▶ **Exercise goal**: Nothing but the pictures may be dropped; the rest of the listing is to be written out exactly.

▶ **Given data**:

* * *

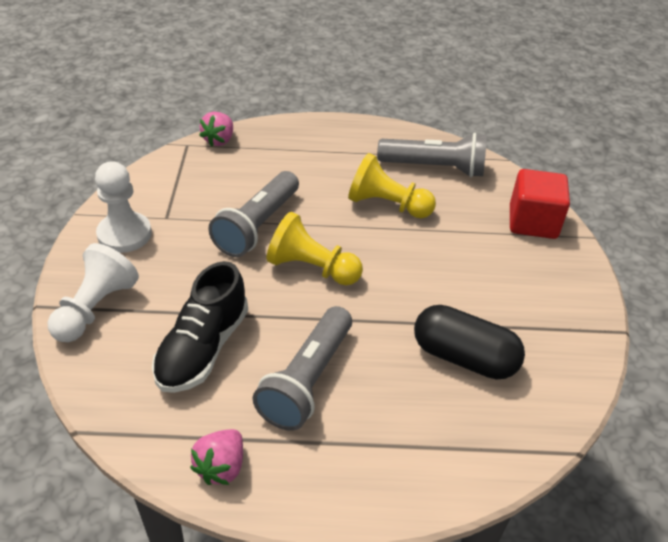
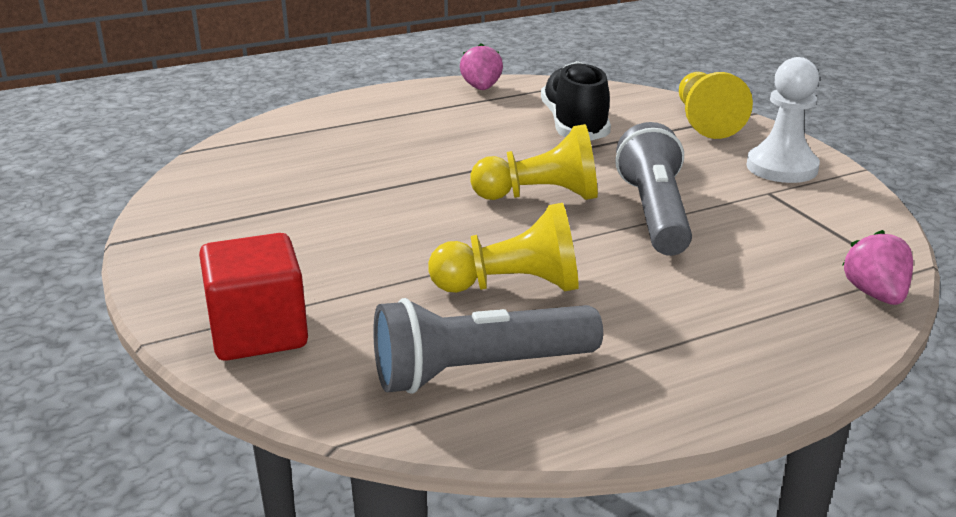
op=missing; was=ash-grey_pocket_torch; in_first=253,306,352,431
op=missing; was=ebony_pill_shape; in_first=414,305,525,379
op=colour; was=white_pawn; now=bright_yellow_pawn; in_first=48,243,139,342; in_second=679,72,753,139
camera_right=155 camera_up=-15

* * *

▶ **Reply**:
op=missing; was=ash-grey_pocket_torch; in_first=253,306,352,431
op=missing; was=ebony_pill_shape; in_first=414,305,525,379
op=colour; was=white_pawn; now=bright_yellow_pawn; in_first=48,243,139,342; in_second=679,72,753,139
camera_right=155 camera_up=-15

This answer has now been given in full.